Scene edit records

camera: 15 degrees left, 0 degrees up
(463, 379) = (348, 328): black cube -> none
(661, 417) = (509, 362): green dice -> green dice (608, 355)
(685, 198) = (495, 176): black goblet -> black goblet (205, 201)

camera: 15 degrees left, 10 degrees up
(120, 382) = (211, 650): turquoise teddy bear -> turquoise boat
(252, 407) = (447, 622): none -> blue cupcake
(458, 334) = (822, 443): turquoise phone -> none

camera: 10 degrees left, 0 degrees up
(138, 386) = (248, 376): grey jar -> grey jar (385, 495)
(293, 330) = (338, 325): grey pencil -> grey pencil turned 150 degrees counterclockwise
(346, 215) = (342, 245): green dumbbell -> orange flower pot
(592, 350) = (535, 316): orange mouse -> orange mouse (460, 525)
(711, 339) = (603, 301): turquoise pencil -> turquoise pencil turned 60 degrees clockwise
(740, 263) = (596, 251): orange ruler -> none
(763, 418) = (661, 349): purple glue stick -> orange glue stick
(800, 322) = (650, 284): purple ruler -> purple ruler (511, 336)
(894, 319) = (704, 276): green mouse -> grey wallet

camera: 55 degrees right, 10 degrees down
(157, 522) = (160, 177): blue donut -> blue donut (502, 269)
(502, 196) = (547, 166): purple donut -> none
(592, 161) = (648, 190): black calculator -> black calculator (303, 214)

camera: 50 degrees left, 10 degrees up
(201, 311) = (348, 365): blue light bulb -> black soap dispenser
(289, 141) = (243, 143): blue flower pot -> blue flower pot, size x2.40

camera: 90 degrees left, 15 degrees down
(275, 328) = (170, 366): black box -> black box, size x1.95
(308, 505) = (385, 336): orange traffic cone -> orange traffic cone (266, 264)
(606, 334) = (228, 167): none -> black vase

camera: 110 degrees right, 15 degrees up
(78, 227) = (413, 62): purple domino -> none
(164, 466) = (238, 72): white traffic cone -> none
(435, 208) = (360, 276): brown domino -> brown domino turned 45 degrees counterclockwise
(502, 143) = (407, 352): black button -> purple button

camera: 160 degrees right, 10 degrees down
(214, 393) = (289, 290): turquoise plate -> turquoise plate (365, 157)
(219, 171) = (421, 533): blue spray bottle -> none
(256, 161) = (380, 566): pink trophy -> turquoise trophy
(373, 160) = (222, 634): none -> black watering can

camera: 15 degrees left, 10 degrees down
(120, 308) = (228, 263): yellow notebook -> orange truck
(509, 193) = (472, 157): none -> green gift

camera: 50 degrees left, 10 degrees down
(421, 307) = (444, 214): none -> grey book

WHAT THIS TASK INVOLVES:
Reproduce the entries exactly, but only from their first line to the line holding "(308, 505) = (385, 336): orange", with that last line kept.

EXERCISE ANSWER:
camera: 15 degrees left, 0 degrees up
(463, 379) = (348, 328): black cube -> none
(661, 417) = (509, 362): green dice -> green dice (608, 355)
(685, 198) = (495, 176): black goblet -> black goblet (205, 201)

camera: 15 degrees left, 10 degrees up
(120, 382) = (211, 650): turquoise teddy bear -> turquoise boat
(252, 407) = (447, 622): none -> blue cupcake
(458, 334) = (822, 443): turquoise phone -> none

camera: 10 degrees left, 0 degrees up
(138, 386) = (248, 376): grey jar -> grey jar (385, 495)
(293, 330) = (338, 325): grey pencil -> grey pencil turned 150 degrees counterclockwise
(346, 215) = (342, 245): green dumbbell -> orange flower pot
(592, 350) = (535, 316): orange mouse -> orange mouse (460, 525)
(711, 339) = (603, 301): turquoise pencil -> turquoise pencil turned 60 degrees clockwise
(740, 263) = (596, 251): orange ruler -> none
(763, 418) = (661, 349): purple glue stick -> orange glue stick
(800, 322) = (650, 284): purple ruler -> purple ruler (511, 336)
(894, 319) = (704, 276): green mouse -> grey wallet

camera: 55 degrees right, 10 degrees down
(157, 522) = (160, 177): blue donut -> blue donut (502, 269)
(502, 196) = (547, 166): purple donut -> none
(592, 161) = (648, 190): black calculator -> black calculator (303, 214)

camera: 50 degrees left, 10 degrees up
(201, 311) = (348, 365): blue light bulb -> black soap dispenser
(289, 141) = (243, 143): blue flower pot -> blue flower pot, size x2.40

camera: 90 degrees left, 15 degrees down
(275, 328) = (170, 366): black box -> black box, size x1.95
(308, 505) = (385, 336): orange traffic cone -> orange traffic cone (266, 264)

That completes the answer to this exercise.